### How to complete this task
Would you copy out only the lines from the one with "nothing => banana in green (627 129)" to the end of the records, exactly as they stand?

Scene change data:

- - -

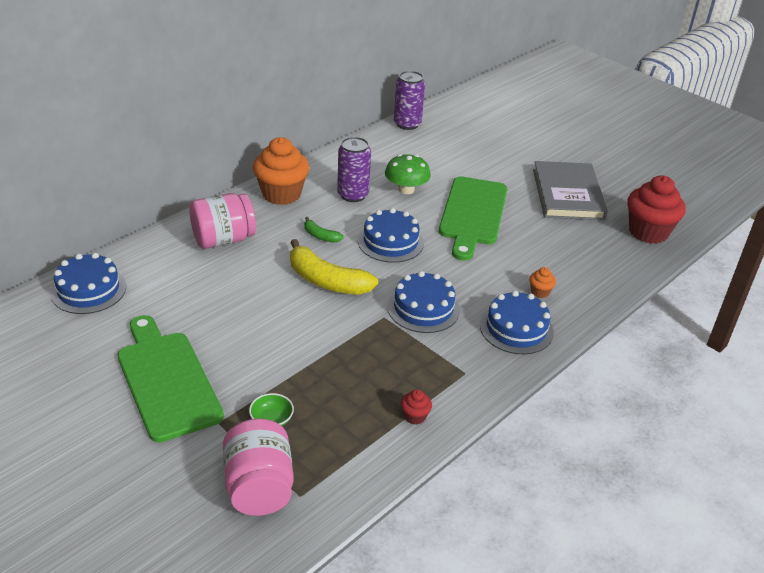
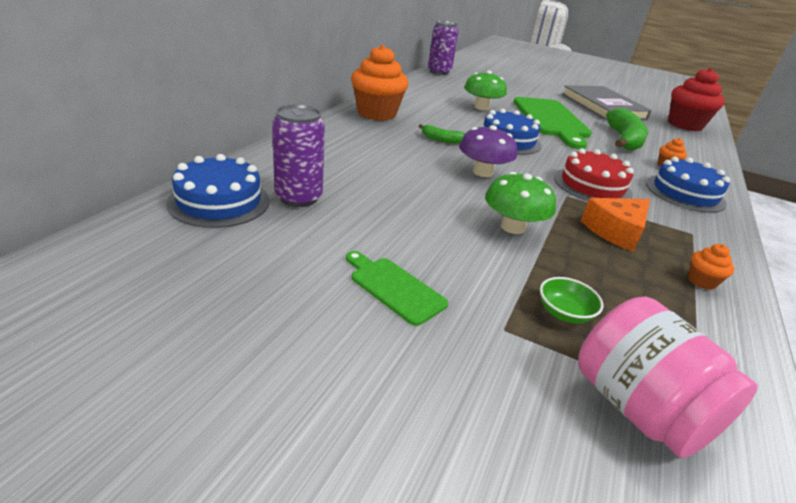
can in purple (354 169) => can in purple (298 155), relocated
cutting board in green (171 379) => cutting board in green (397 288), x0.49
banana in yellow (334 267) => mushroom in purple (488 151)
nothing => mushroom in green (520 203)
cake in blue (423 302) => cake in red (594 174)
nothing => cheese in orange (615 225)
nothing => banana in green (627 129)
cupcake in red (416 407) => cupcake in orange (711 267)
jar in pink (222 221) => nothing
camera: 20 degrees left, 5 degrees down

- - -

### Response
nothing => banana in green (627 129)
cupcake in red (416 407) => cupcake in orange (711 267)
jar in pink (222 221) => nothing
camera: 20 degrees left, 5 degrees down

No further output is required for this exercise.